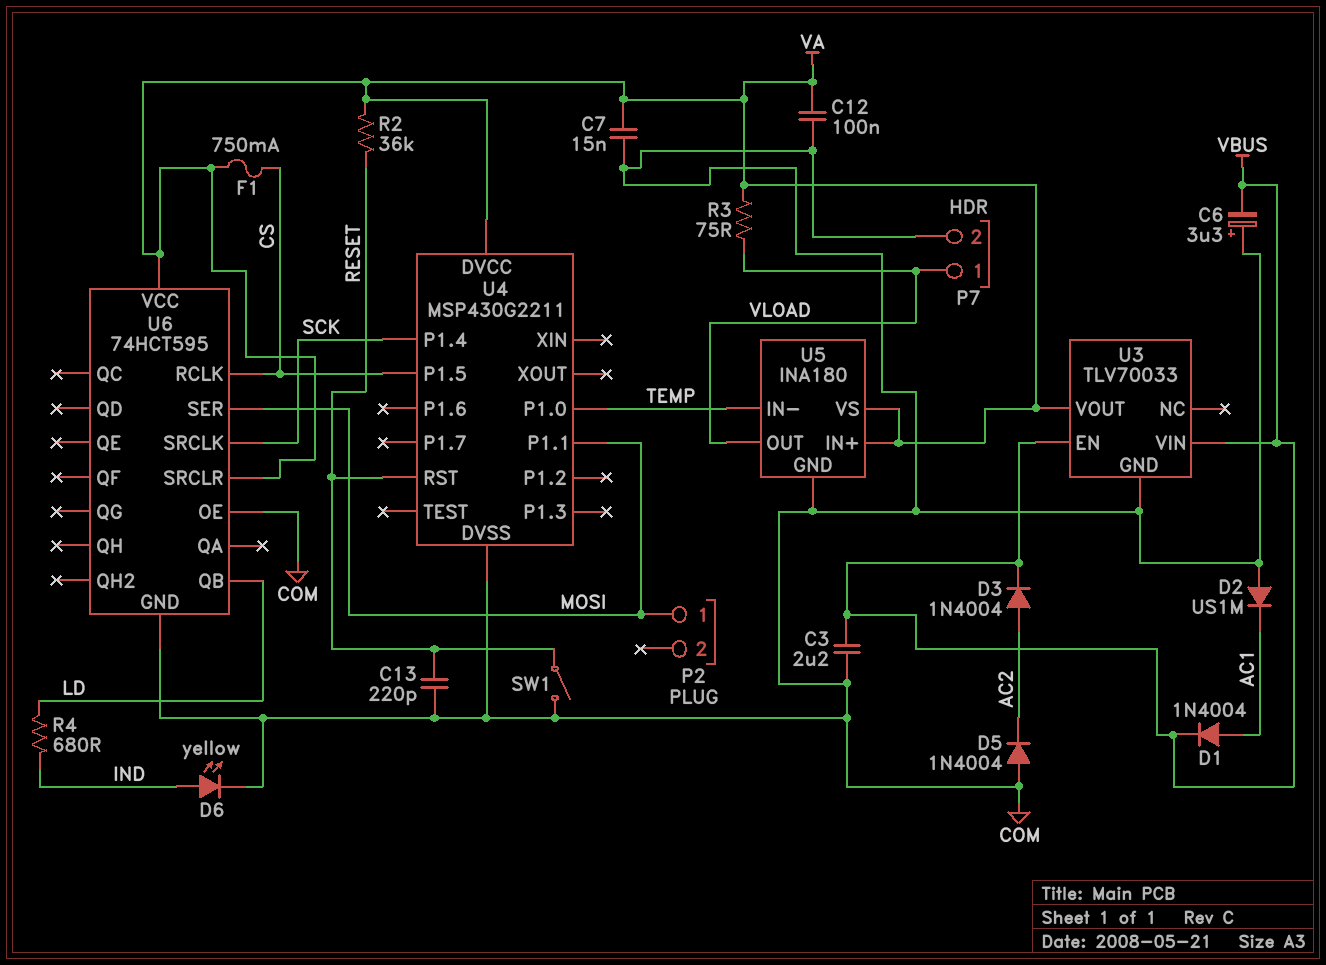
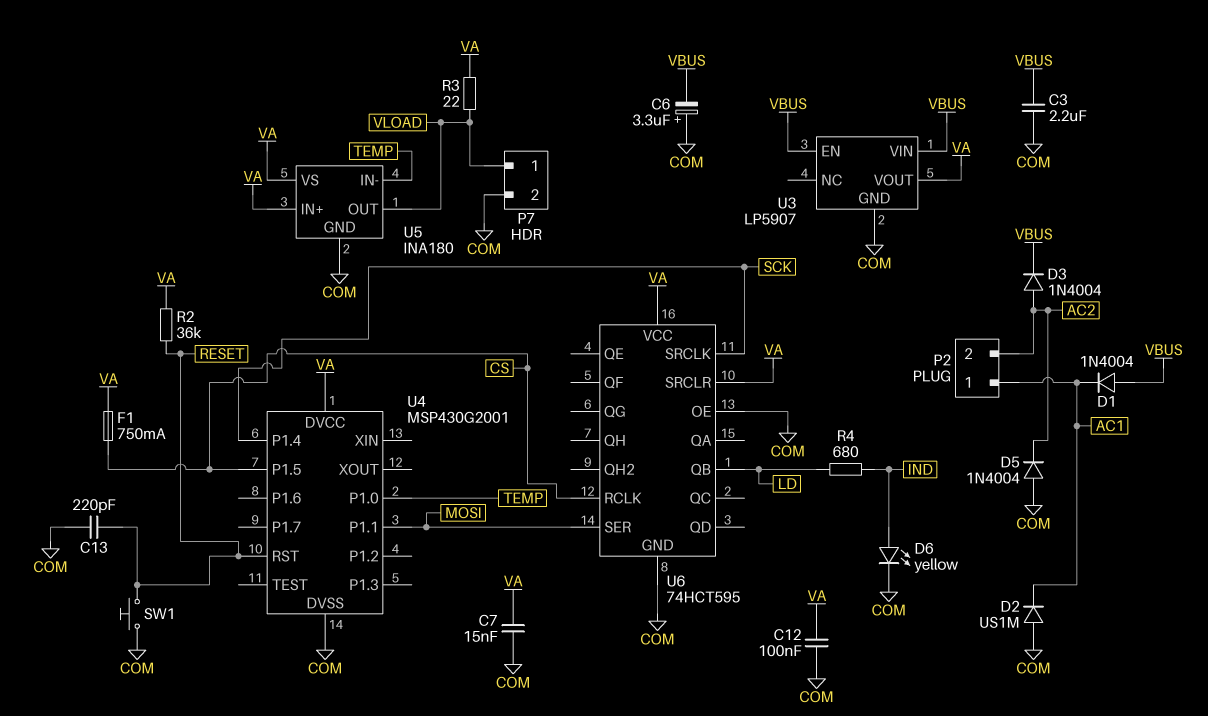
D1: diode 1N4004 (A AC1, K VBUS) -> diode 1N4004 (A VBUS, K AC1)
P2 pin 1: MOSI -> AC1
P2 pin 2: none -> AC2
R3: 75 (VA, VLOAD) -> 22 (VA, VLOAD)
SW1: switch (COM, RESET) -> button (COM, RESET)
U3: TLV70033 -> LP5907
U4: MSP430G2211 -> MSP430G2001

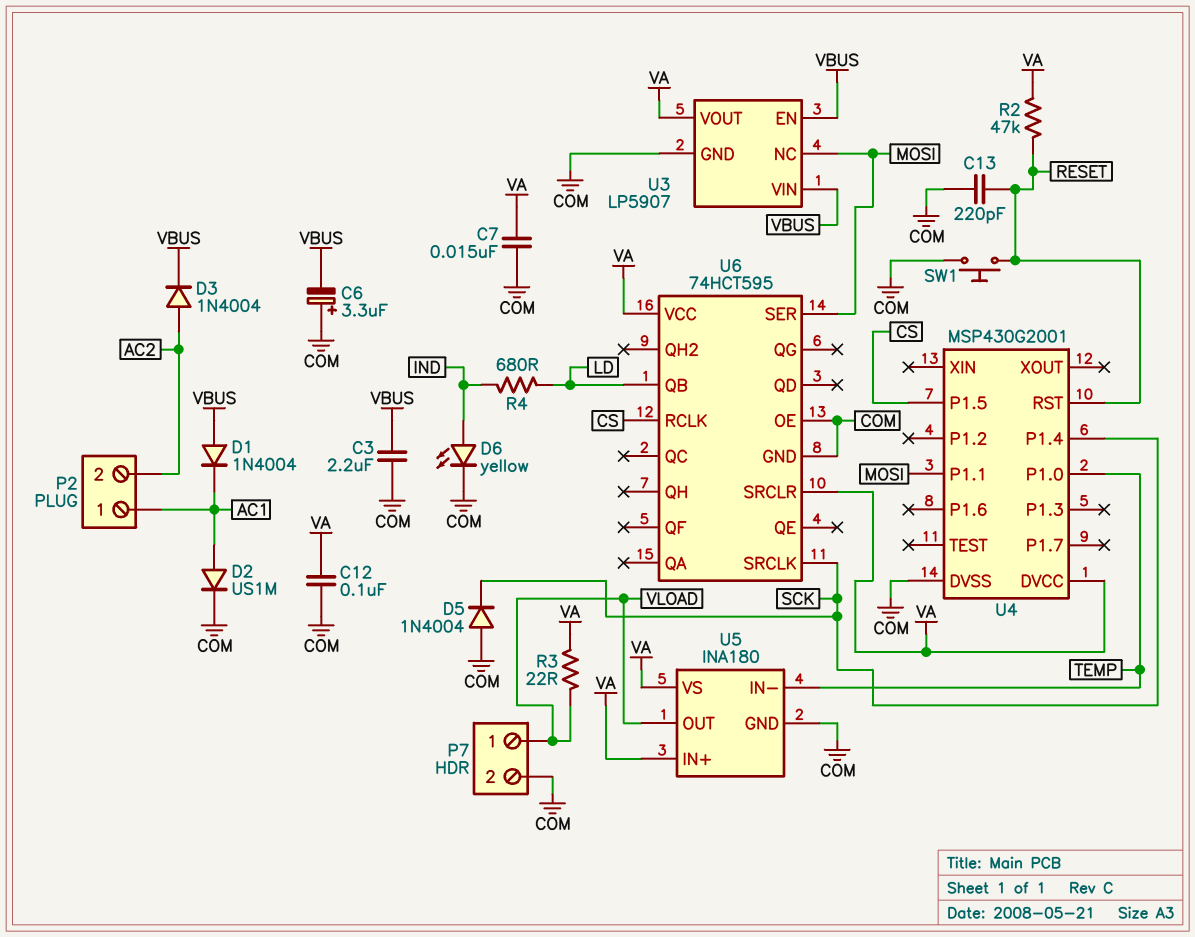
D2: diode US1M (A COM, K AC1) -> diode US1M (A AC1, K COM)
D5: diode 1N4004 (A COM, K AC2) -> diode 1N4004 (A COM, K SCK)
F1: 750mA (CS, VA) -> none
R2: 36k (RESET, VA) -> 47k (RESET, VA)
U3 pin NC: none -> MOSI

What the task asks:
Transcribe all the lines above exactly; any image among them is skipped.

Exercise solution:
D1: diode 1N4004 (A AC1, K VBUS) -> diode 1N4004 (A VBUS, K AC1)
P2 pin 1: MOSI -> AC1
P2 pin 2: none -> AC2
R3: 75 (VA, VLOAD) -> 22 (VA, VLOAD)
SW1: switch (COM, RESET) -> button (COM, RESET)
U3: TLV70033 -> LP5907
U4: MSP430G2211 -> MSP430G2001

D2: diode US1M (A COM, K AC1) -> diode US1M (A AC1, K COM)
D5: diode 1N4004 (A COM, K AC2) -> diode 1N4004 (A COM, K SCK)
F1: 750mA (CS, VA) -> none
R2: 36k (RESET, VA) -> 47k (RESET, VA)
U3 pin NC: none -> MOSI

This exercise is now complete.